■ **Task details**
Before you reproduce the entries that follow, strip out any image they contain and keep the rest exact.

□ □ □ □ □

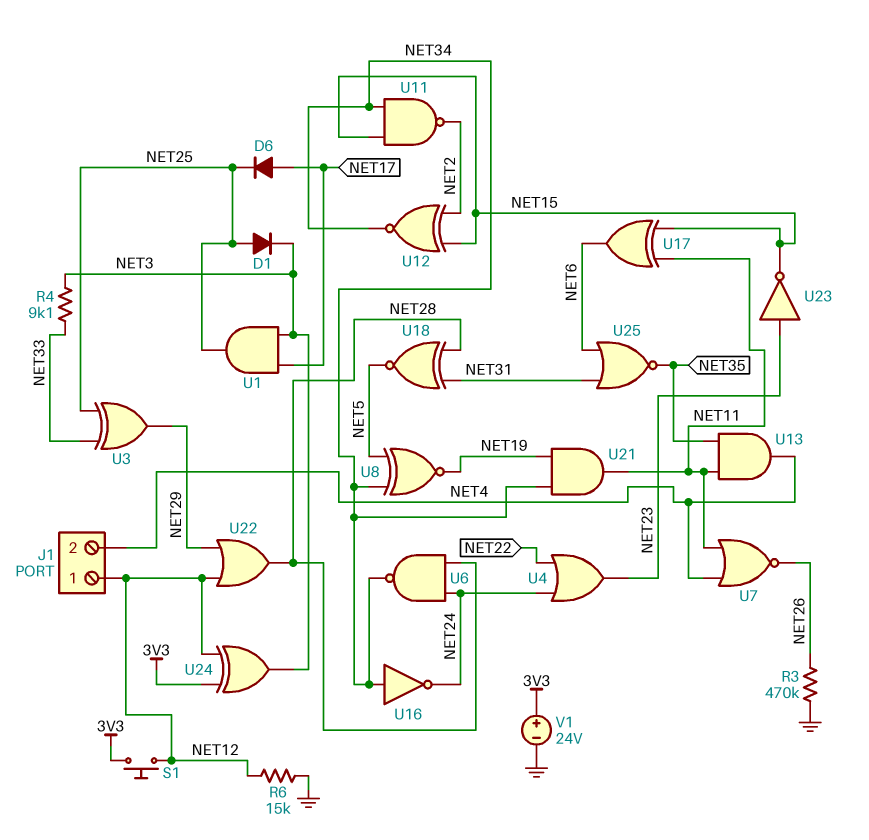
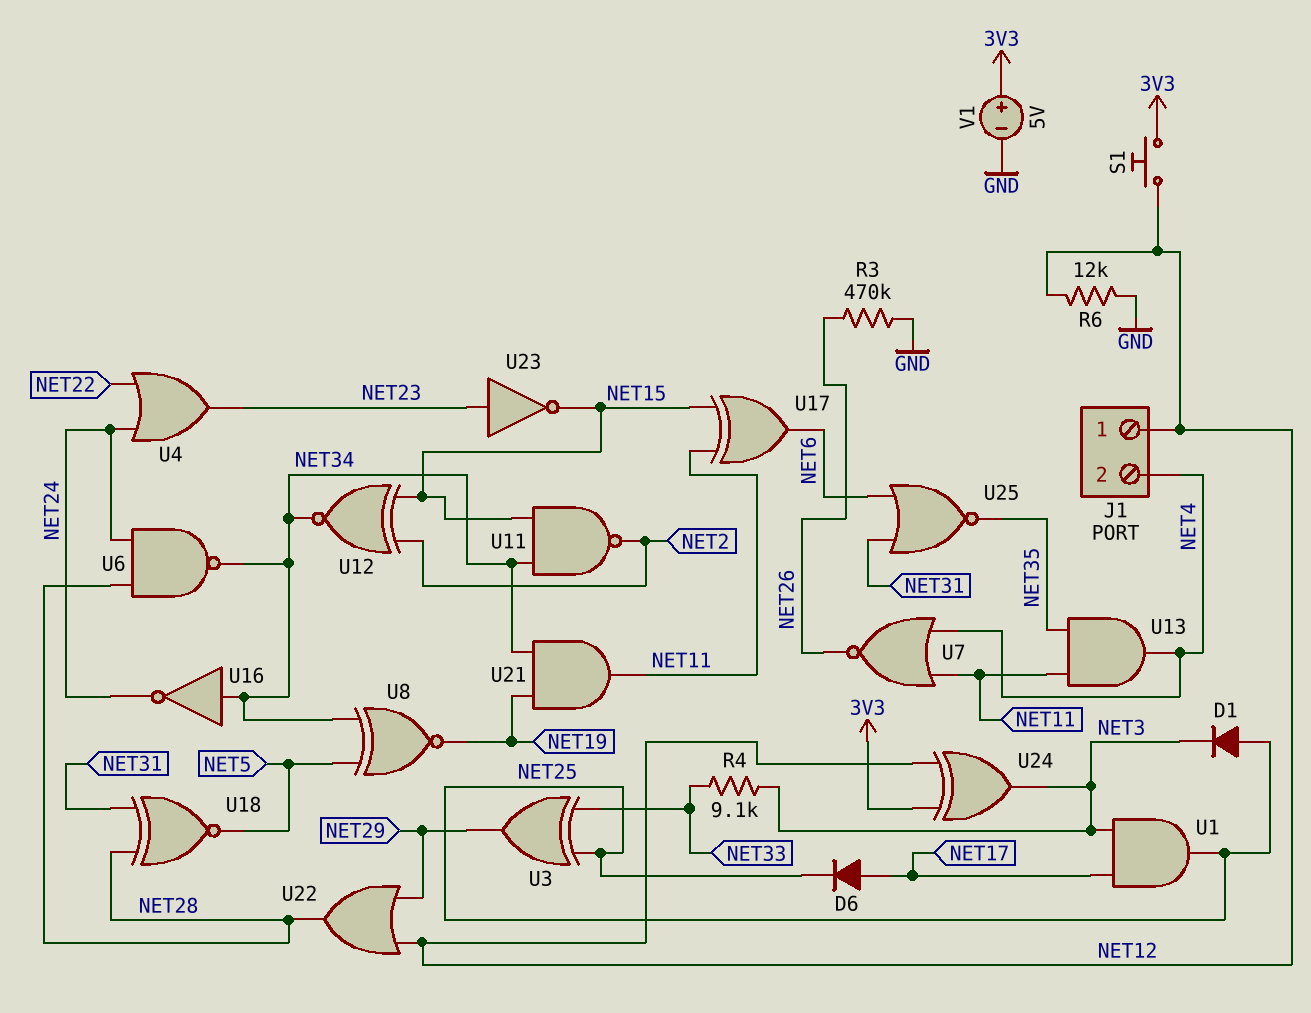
R6: 15k (GND, NET12) -> 12k (GND, NET12)
V1: 24V (plus 3V3, minus GND) -> 5V (plus 3V3, minus GND)

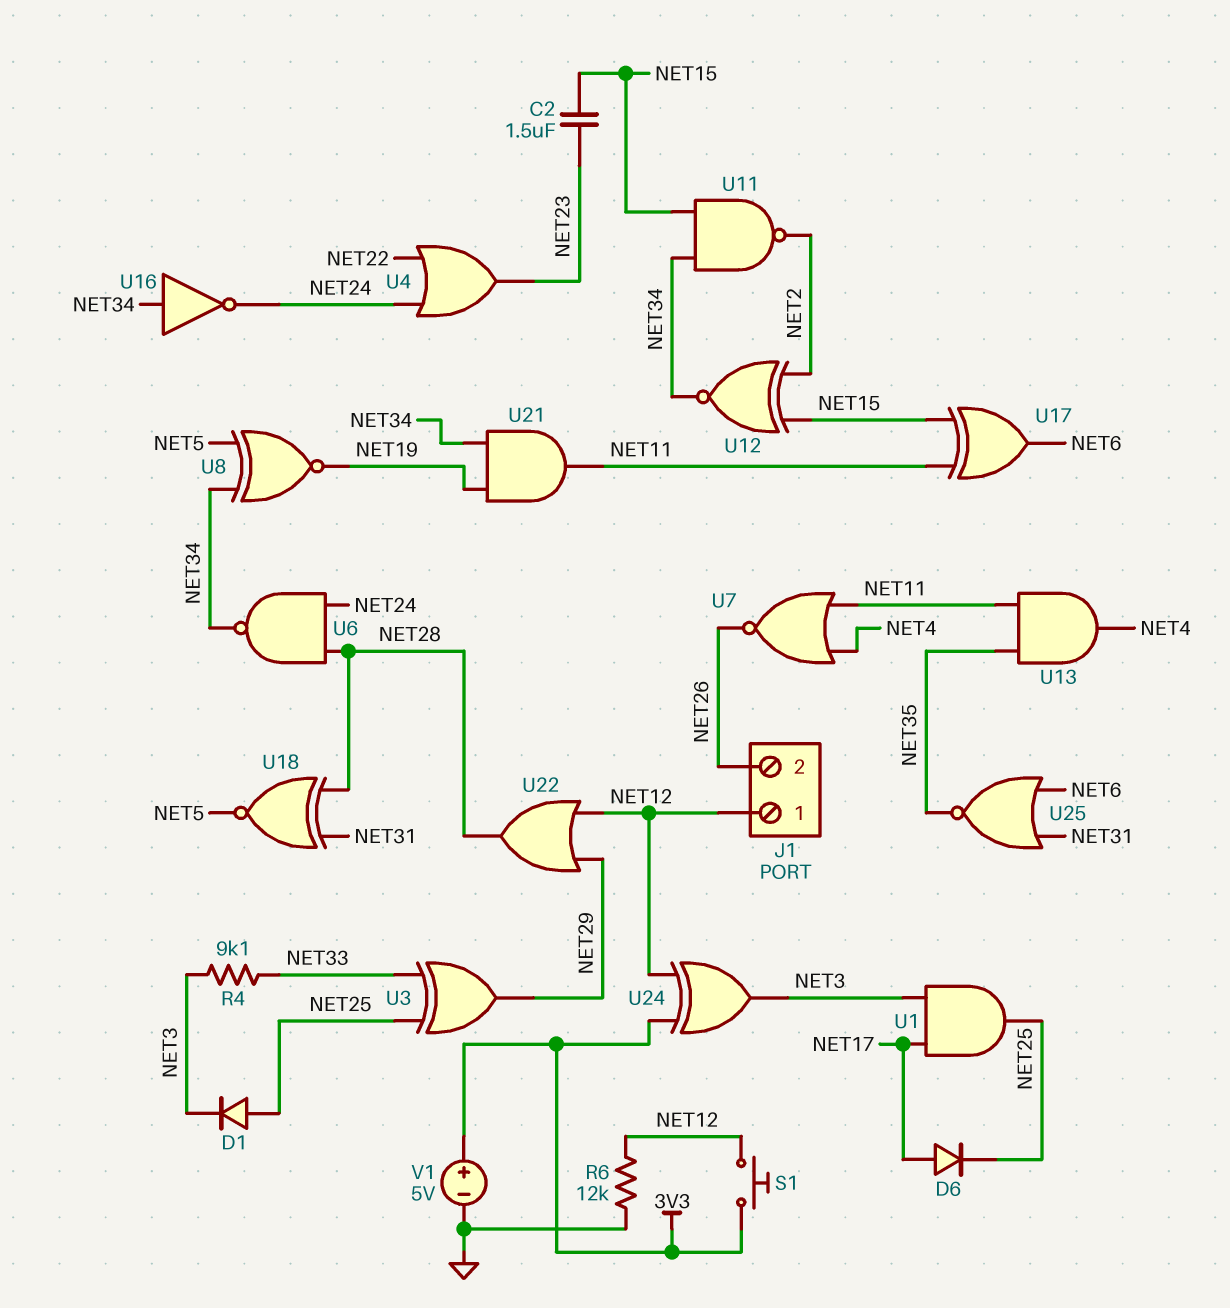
C2: none -> 1.5uF (NET15, NET23)
J1 pin 2: NET4 -> NET26
R3: 470k (GND, NET26) -> none
U23: NOT (in NET23, out NET15) -> none

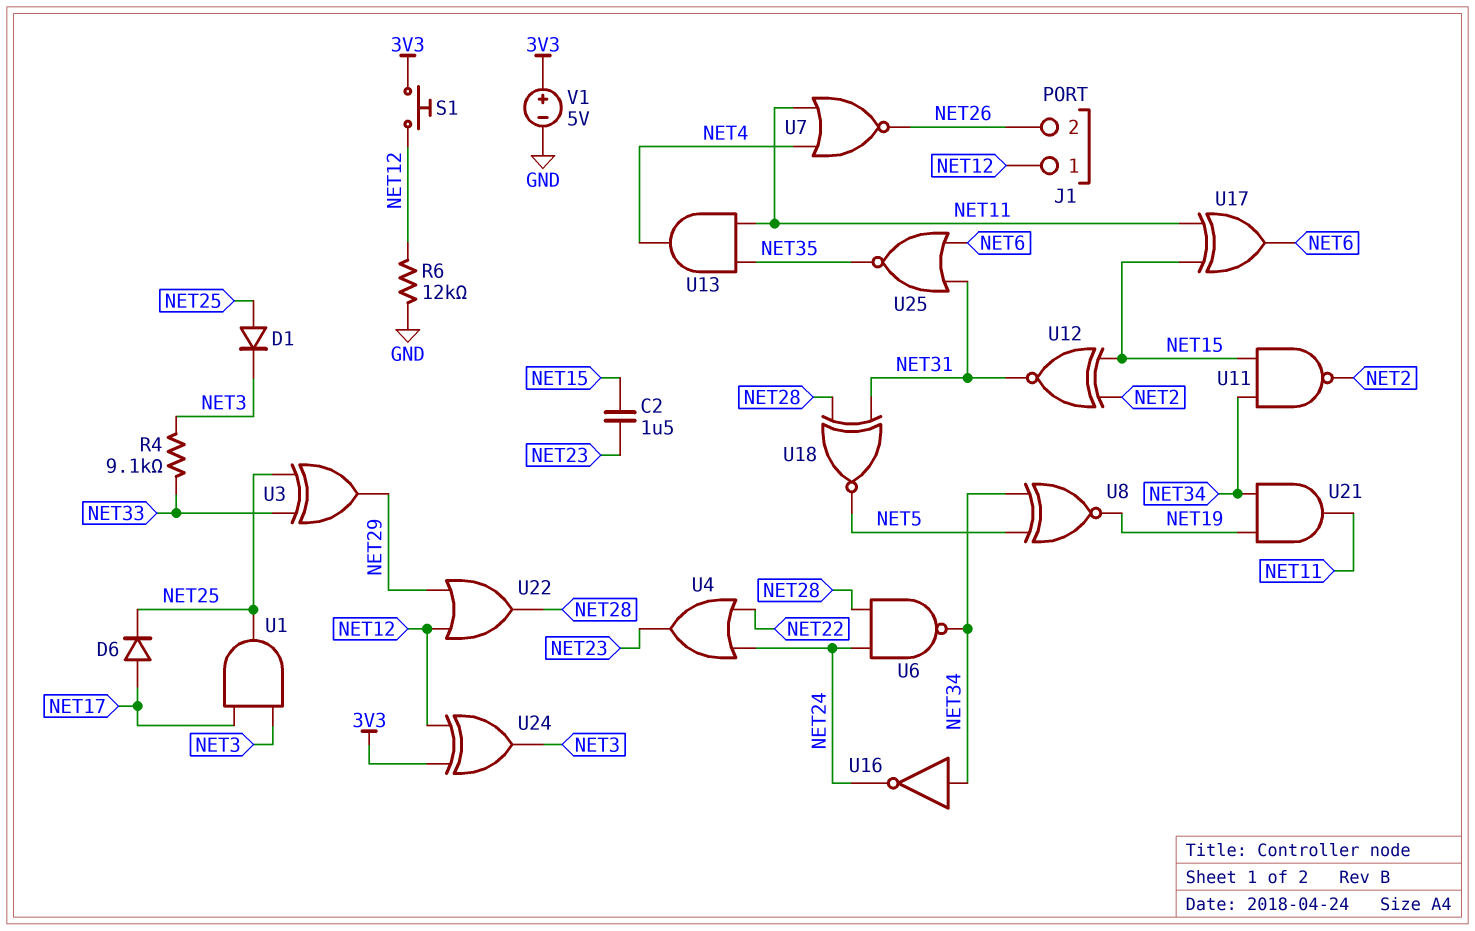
U12: XNOR (in NET2, in NET15, out NET34) -> XNOR (in NET2, in NET15, out NET31)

□ □ □ □ □

■ **Answer below**
R6: 15k (GND, NET12) -> 12k (GND, NET12)
V1: 24V (plus 3V3, minus GND) -> 5V (plus 3V3, minus GND)

C2: none -> 1.5uF (NET15, NET23)
J1 pin 2: NET4 -> NET26
R3: 470k (GND, NET26) -> none
U23: NOT (in NET23, out NET15) -> none

U12: XNOR (in NET2, in NET15, out NET34) -> XNOR (in NET2, in NET15, out NET31)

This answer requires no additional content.